» **WHAT THIS TASK INVOLVES**
Repeat the data as given. Images do not go in the copy.
::: SOURCE DATA
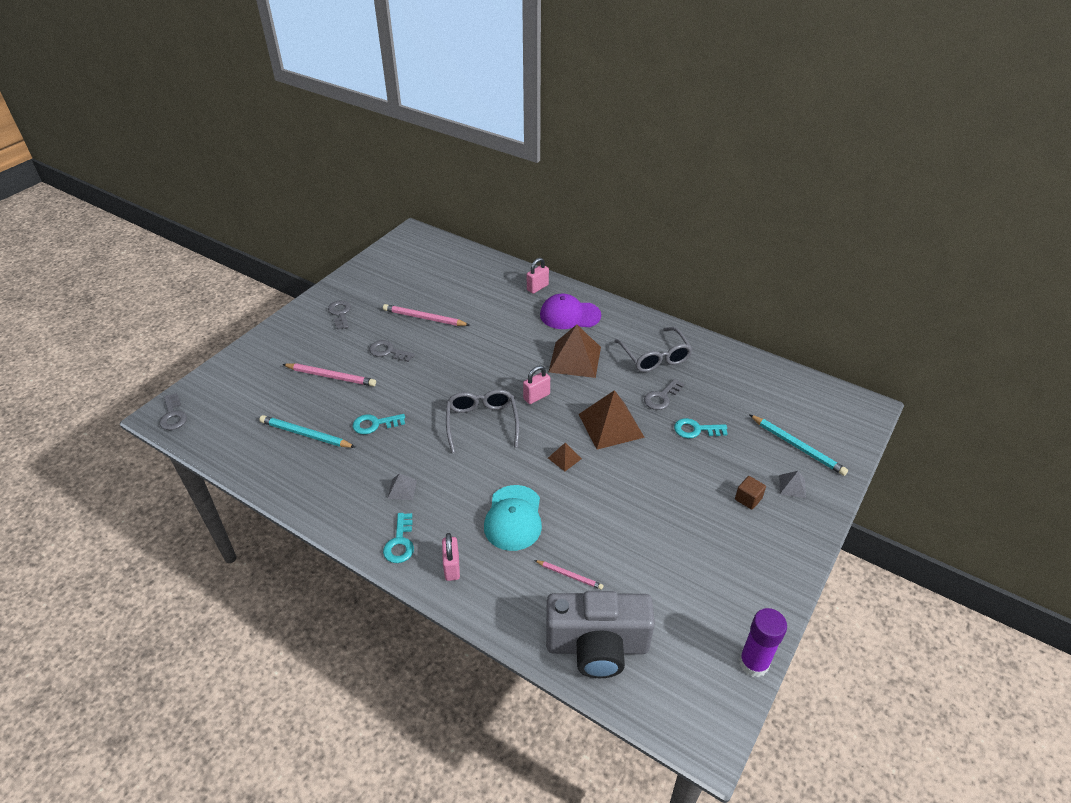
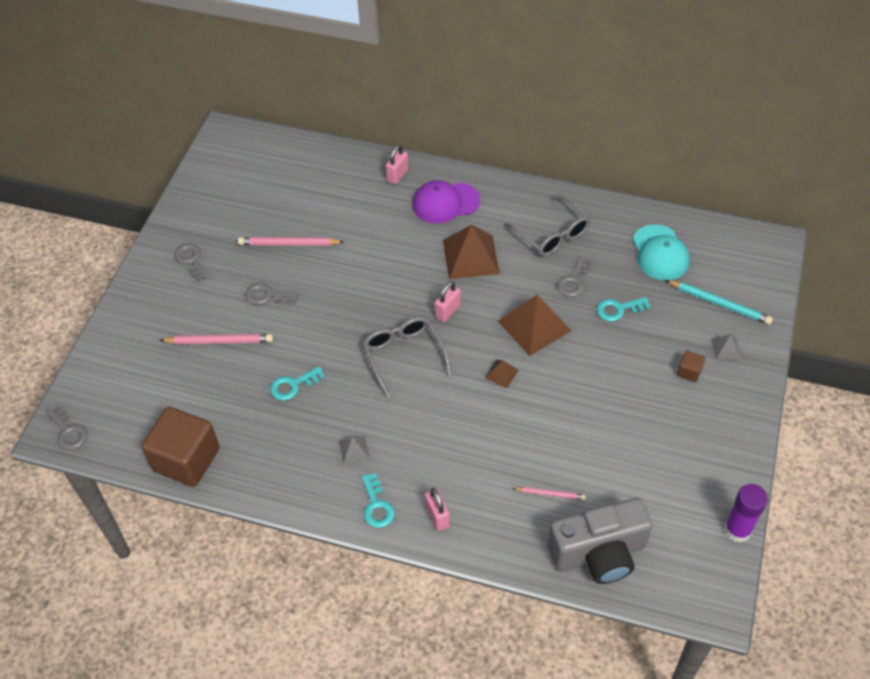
camera: 15 degrees left, 10 degrees up
(255, 461) = (186, 459): none -> brown cube
(306, 434) = (225, 415): turquoise pencil -> none
(513, 518) = (476, 450): turquoise cap -> turquoise cap (660, 253)

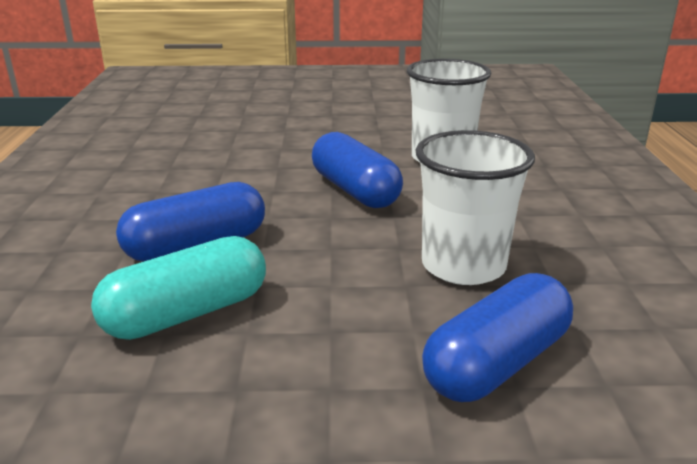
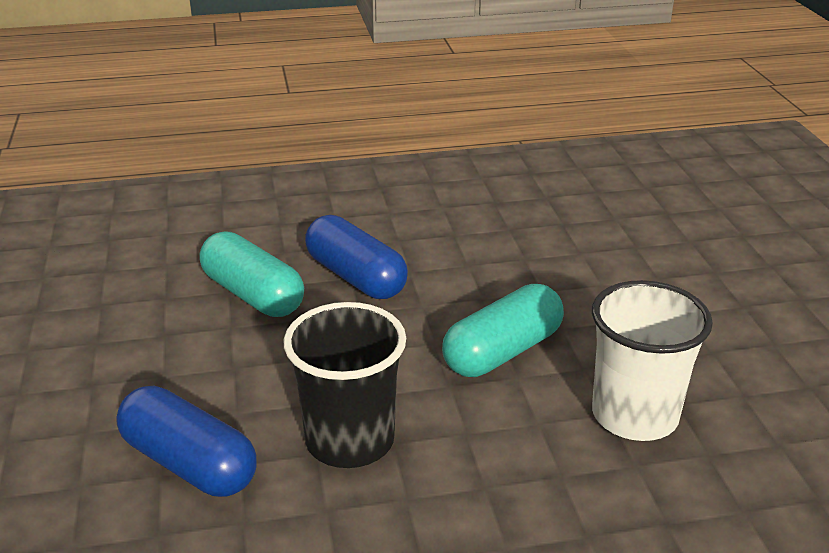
camera: 80 degrees right, 5 degrees up
(355, 191) = (503, 351): blue capsule -> turquoise capsule
(463, 266) = (350, 440): white cup -> black cup

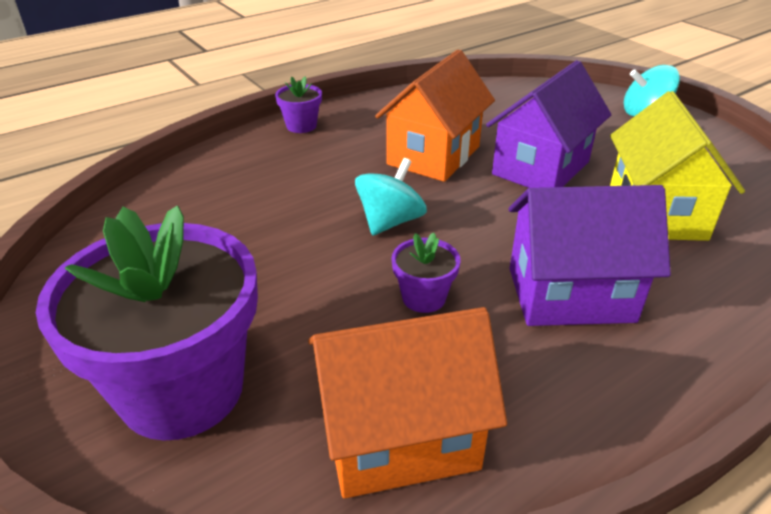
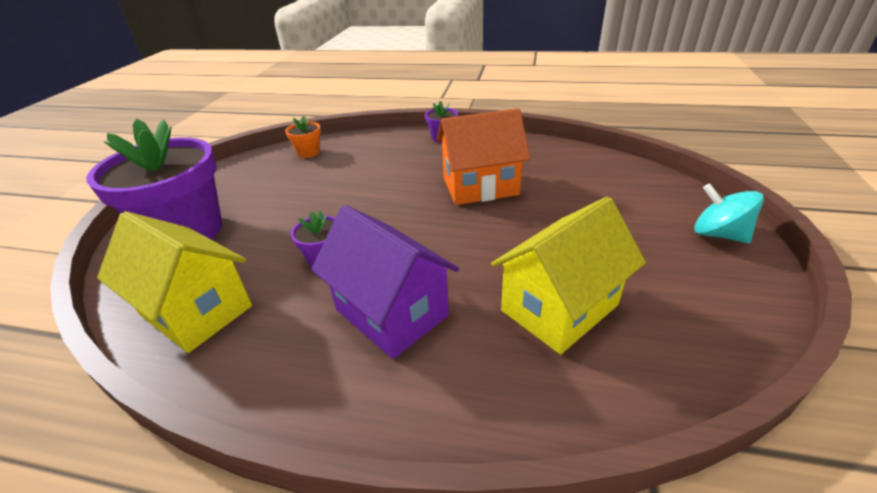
camera: 50 degrees right, 0 degrees up
(155, 212) = (309, 152): none -> orange flower pot
(390, 221) = (385, 211): turquoise spinning top -> none
(399, 437) = (196, 310): orange house -> yellow house
(540, 168) = (534, 229): purple house -> none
::::::
» **YOUR SOLUTION**
camera: 15 degrees left, 10 degrees up
(255, 461) = (186, 459): none -> brown cube
(306, 434) = (225, 415): turquoise pencil -> none
(513, 518) = (476, 450): turquoise cap -> turquoise cap (660, 253)

camera: 80 degrees right, 5 degrees up
(355, 191) = (503, 351): blue capsule -> turquoise capsule
(463, 266) = (350, 440): white cup -> black cup

camera: 50 degrees right, 0 degrees up
(155, 212) = (309, 152): none -> orange flower pot
(390, 221) = (385, 211): turquoise spinning top -> none
(399, 437) = (196, 310): orange house -> yellow house
(540, 168) = (534, 229): purple house -> none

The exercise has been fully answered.